[Record extracts]

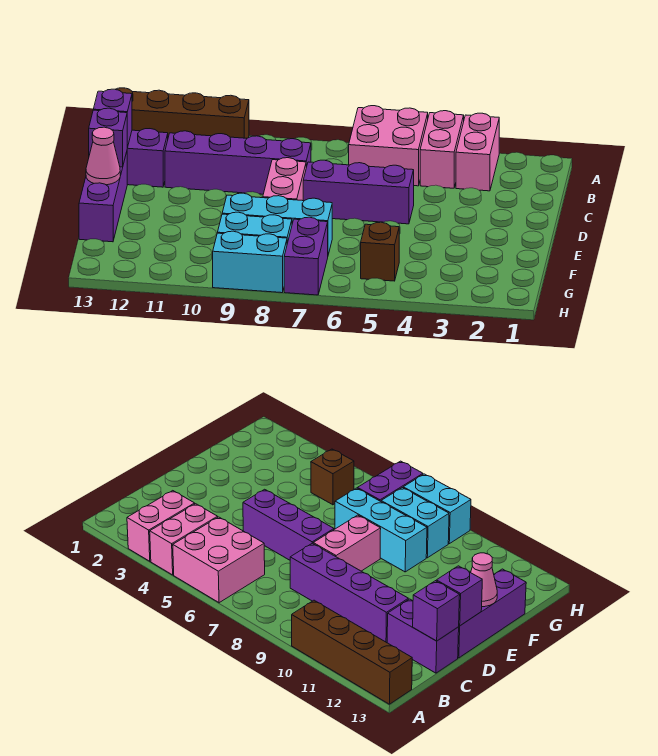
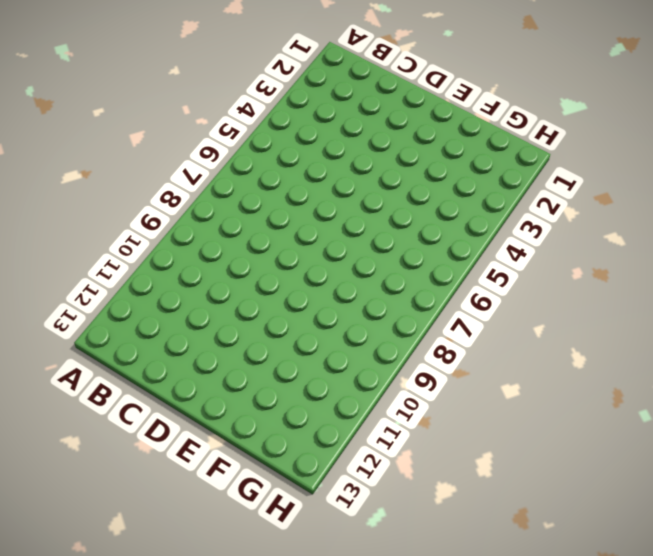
none -> pink brick A3:B3 level 1
none -> pink brick A4:B4 level 1
none -> pink brick A5:B6 level 1

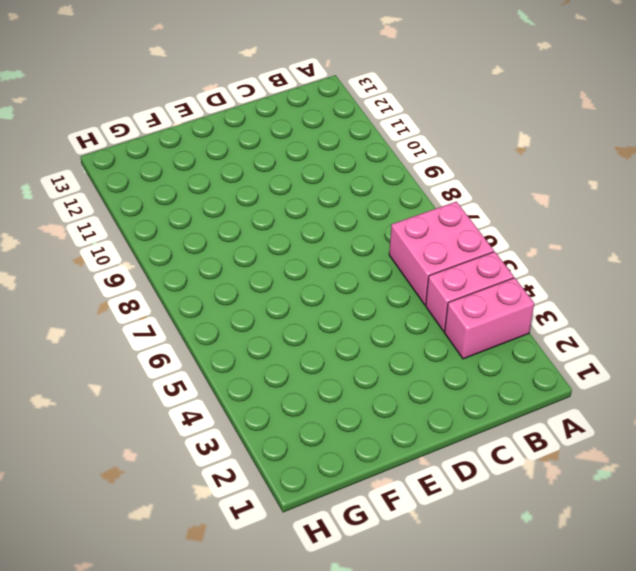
none -> brown brick A10:A13 level 1
none -> purple brick C8:C11 level 1
none -> purple brick C12:C13 level 1

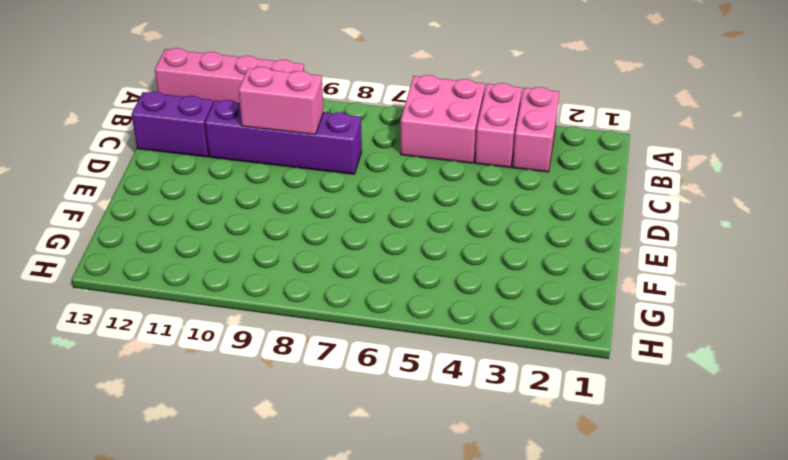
pink brick A10:A13 level 1 -> brown brick A10:A13 level 1
pink brick C9:C10 level 2 -> pink brick D8:E8 level 1
none -> purple brick D5:D7 level 1
none -> purple brick D13:F13 level 1
none -> cyan brick F7:F9 level 1

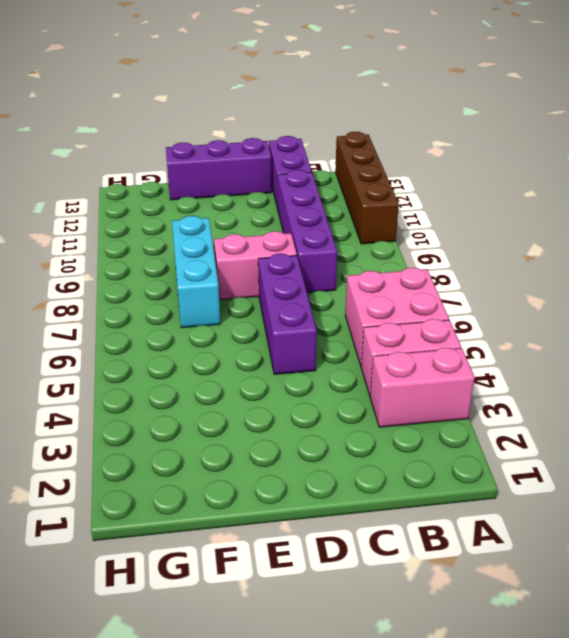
none -> brown brick G5 level 1
none -> purple brick G7:H7 level 1
none -> cyan brick G8:G9 level 1

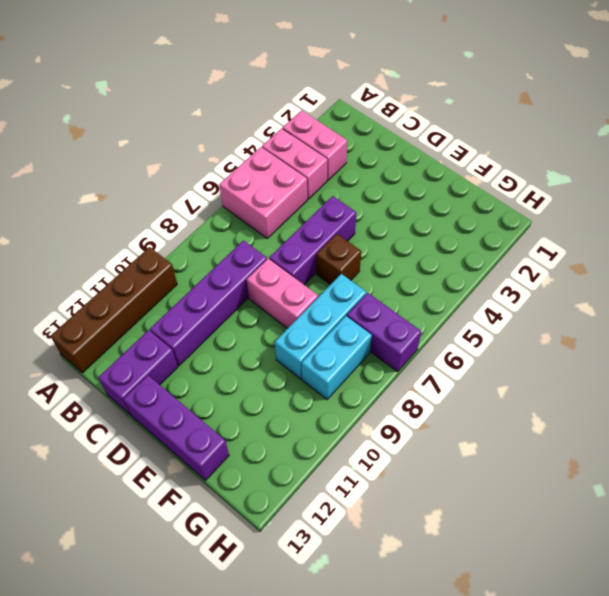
brown brick E6 level 1 -> brown brick G5 level 1
none -> cyan brick H8:H9 level 1
none -> purple brick C13 level 2
none -> purple brick D13 level 2

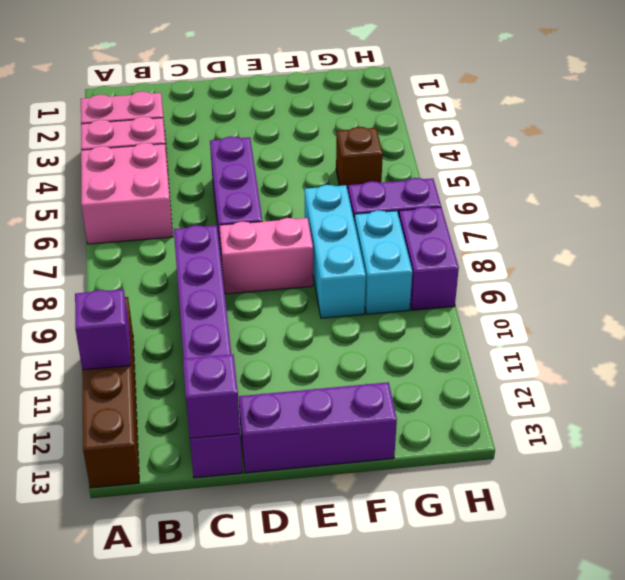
purple brick A11 level 2 -> purple brick D13 level 2
purple brick H8:H9 level 1 -> cyan brick H8:H9 level 1
none -> pink cone E13 level 2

[/Record extracts]

Exercise goal: Go through the material above and state how many lines hold the word "purple". Give only the number.

Result of the exercise: 9